Problem to solve
Across the listing below, how many lines contain the string "plus"? Only the number is needed.

--- START ---

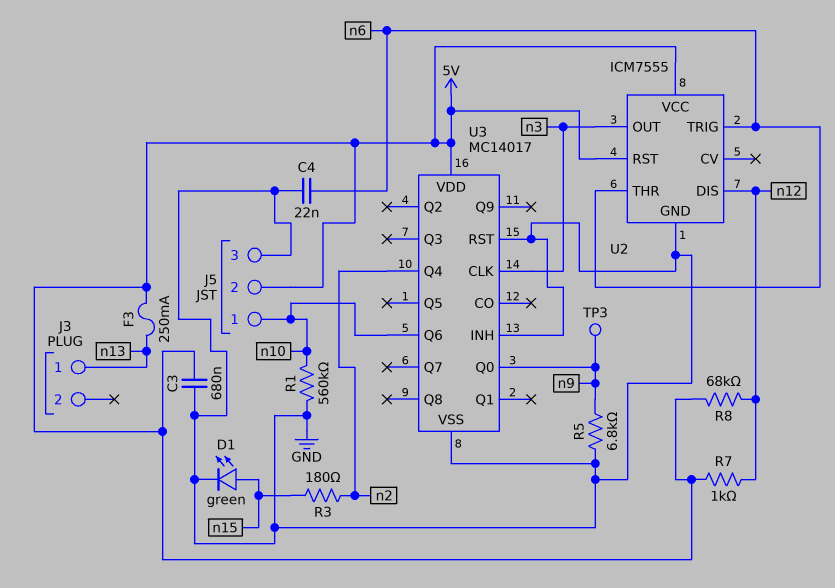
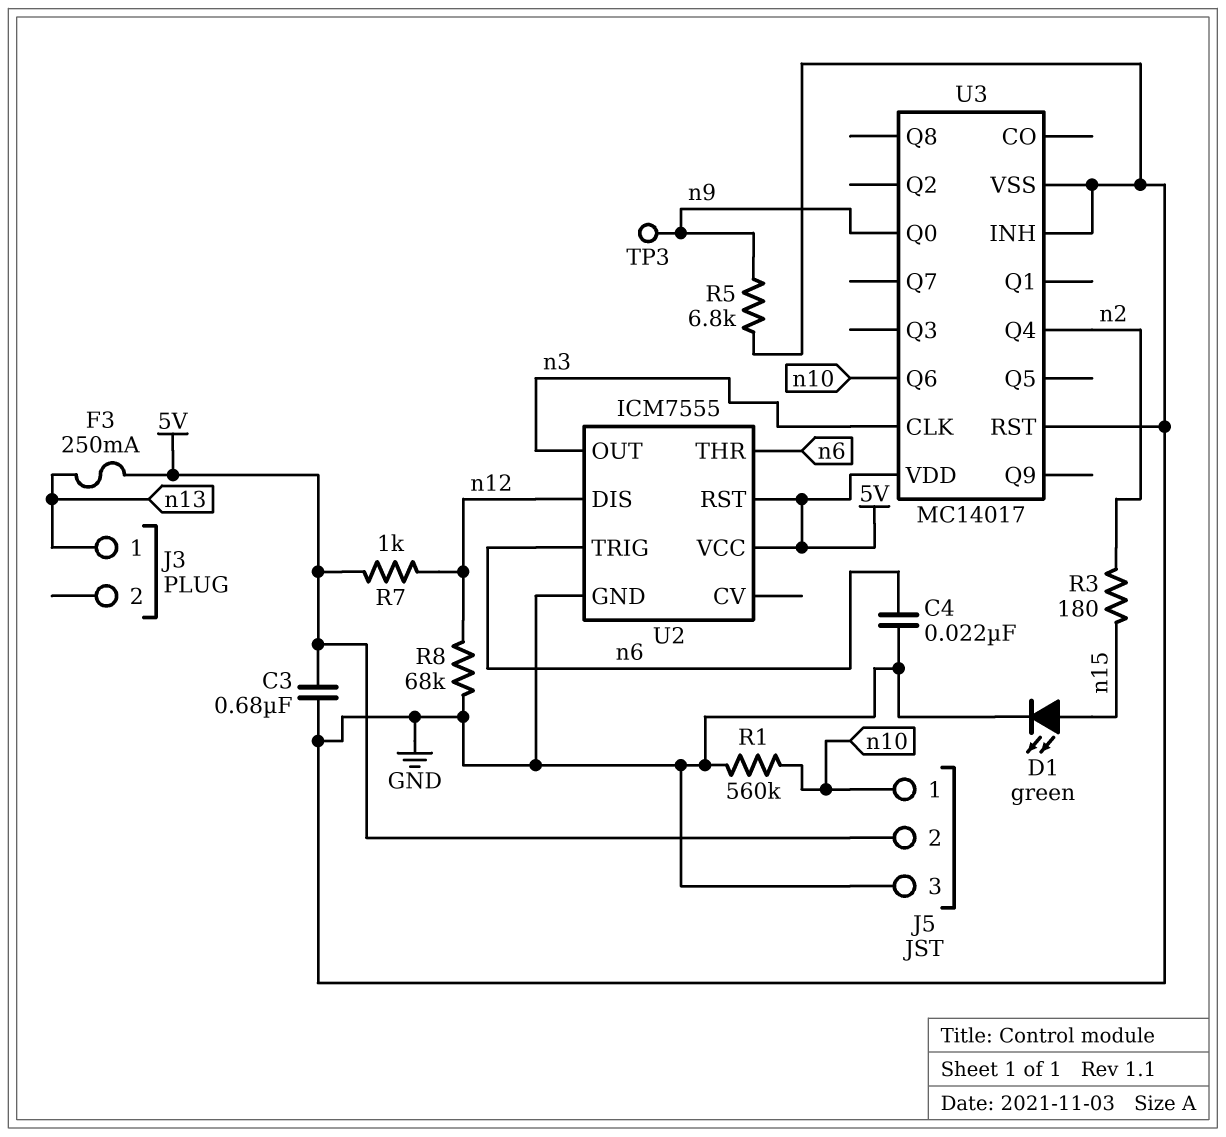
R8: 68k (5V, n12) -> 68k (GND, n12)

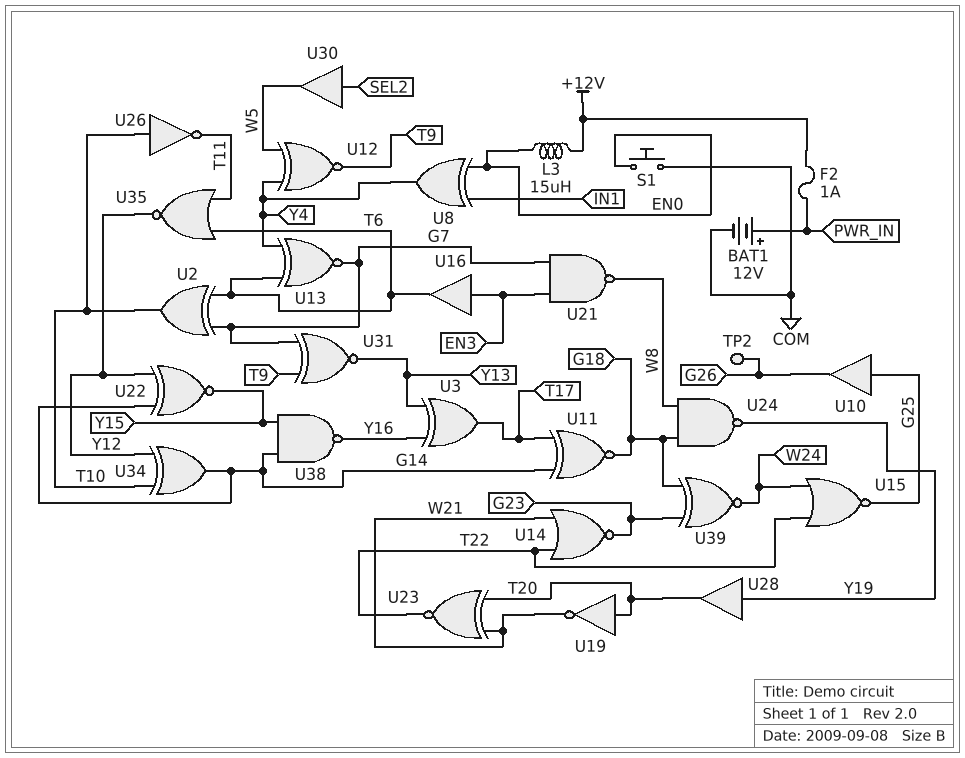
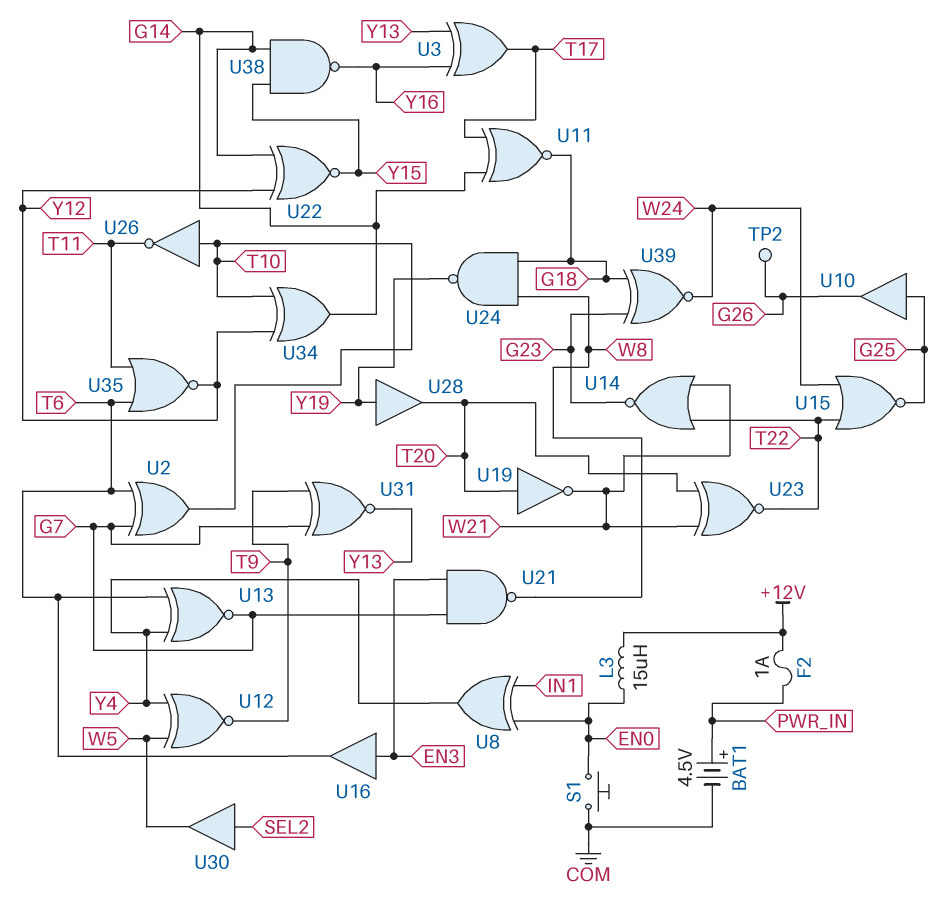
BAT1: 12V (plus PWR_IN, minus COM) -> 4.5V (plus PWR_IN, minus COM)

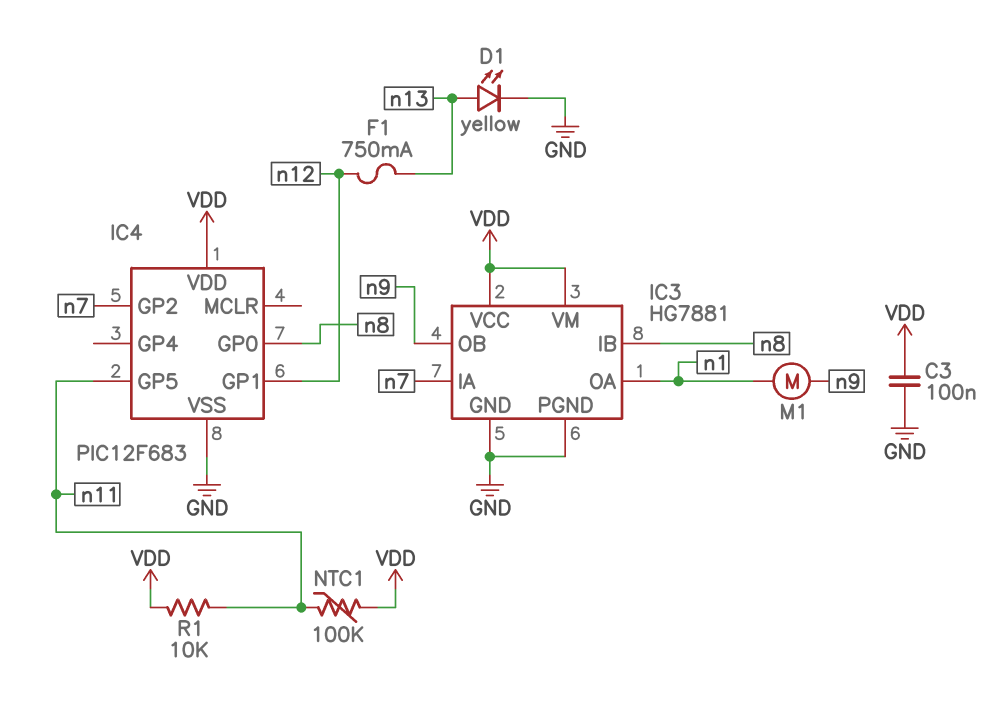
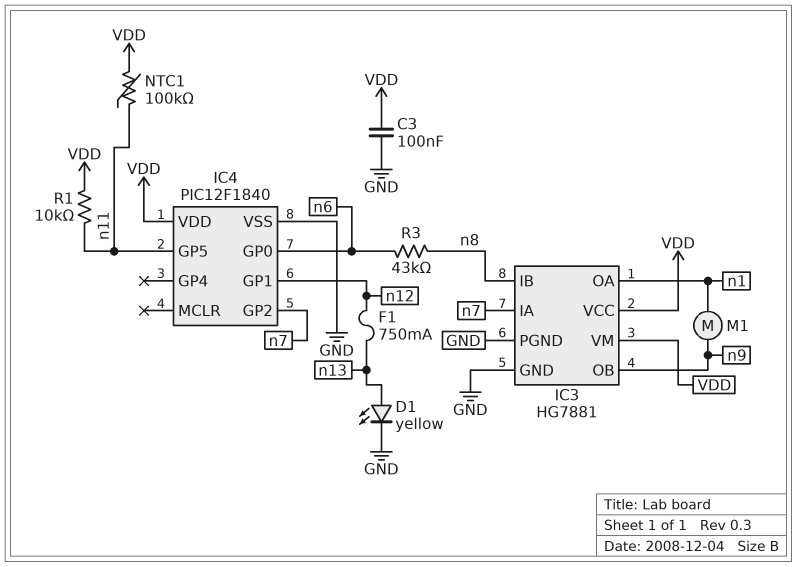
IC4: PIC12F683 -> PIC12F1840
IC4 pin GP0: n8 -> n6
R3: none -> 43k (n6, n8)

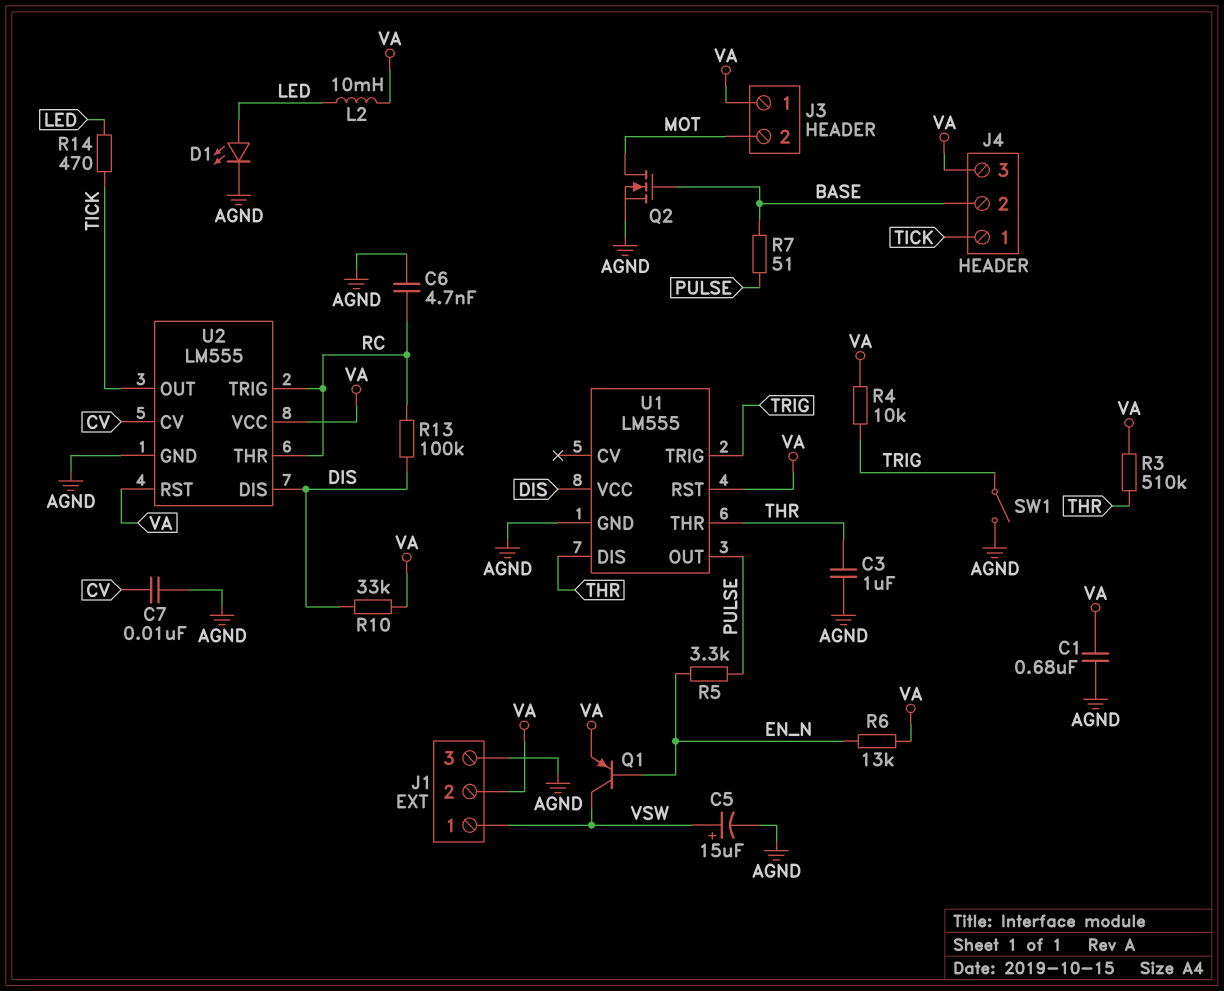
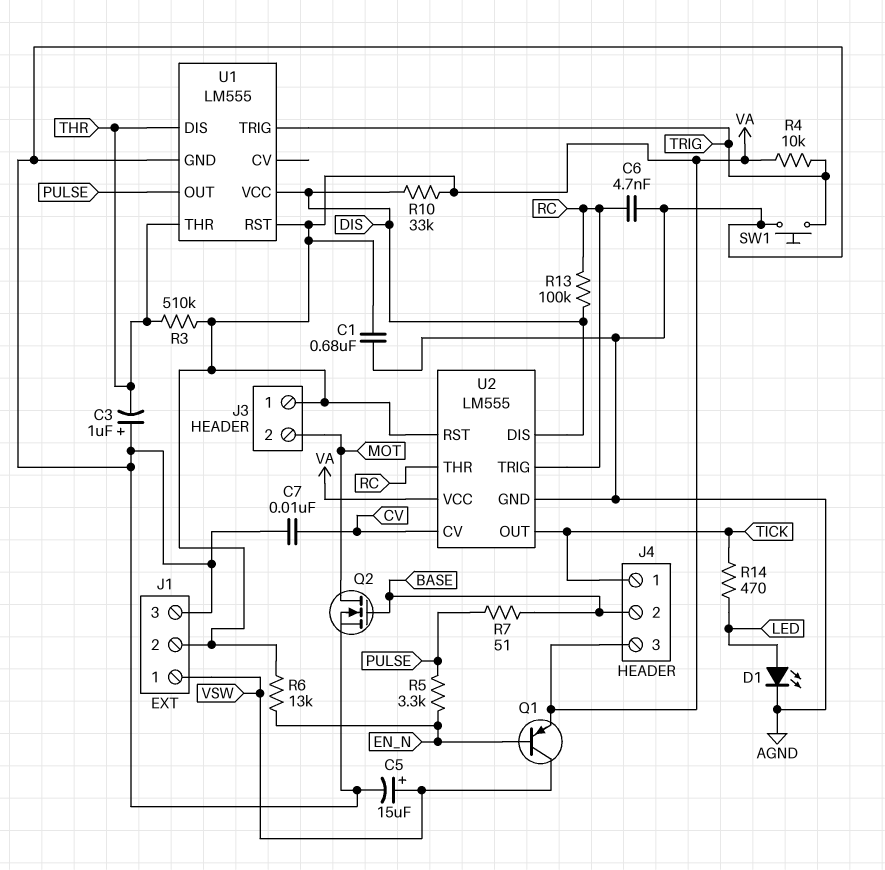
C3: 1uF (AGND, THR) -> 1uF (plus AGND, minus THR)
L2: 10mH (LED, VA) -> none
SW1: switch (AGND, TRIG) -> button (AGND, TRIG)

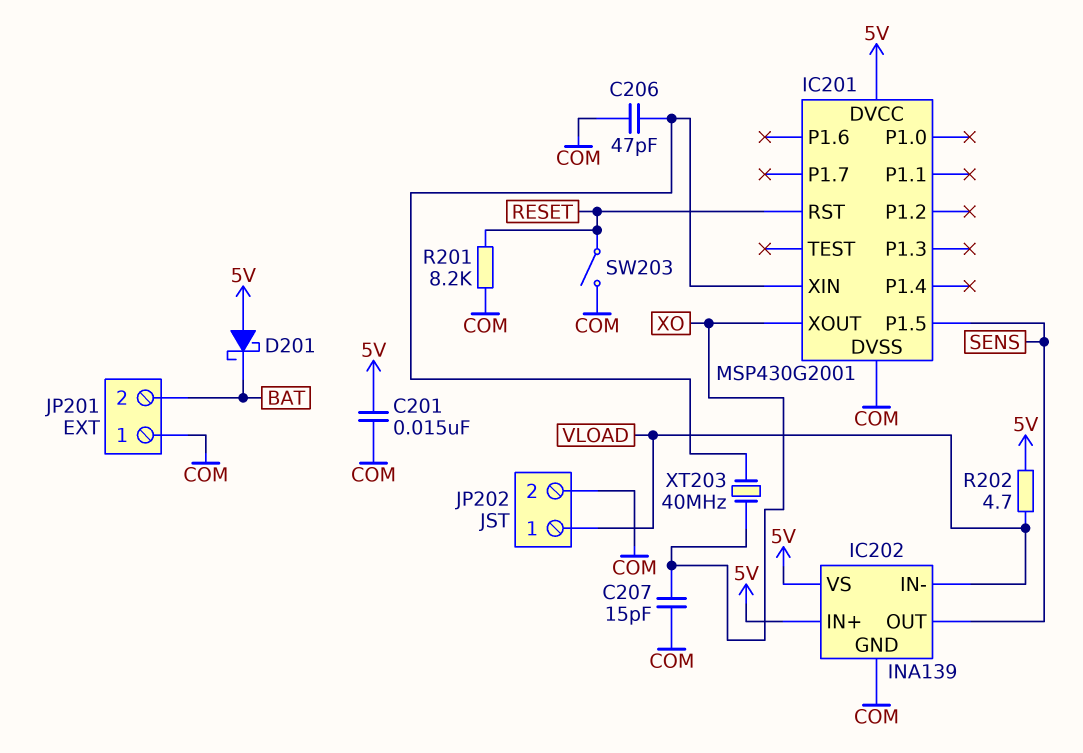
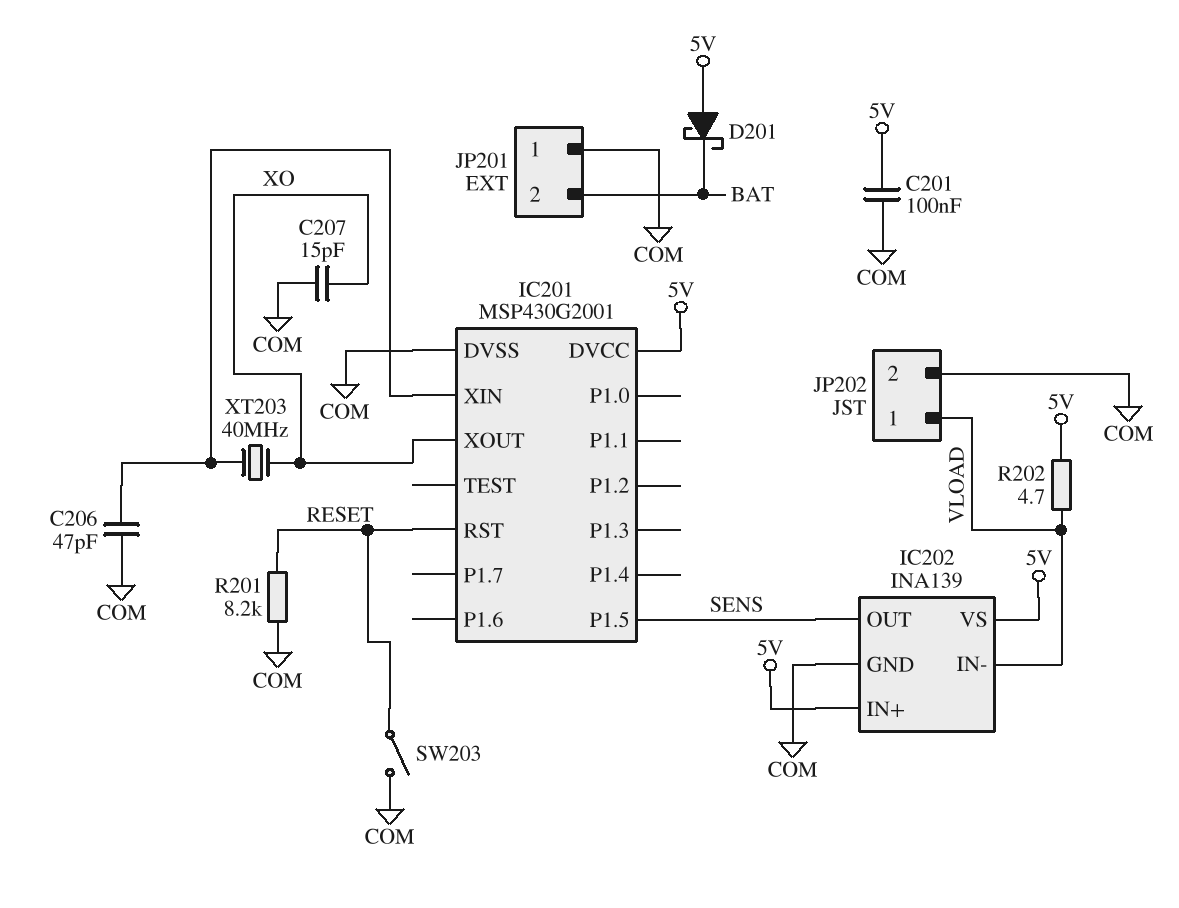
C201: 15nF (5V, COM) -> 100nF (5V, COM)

--- END ---

Solution
2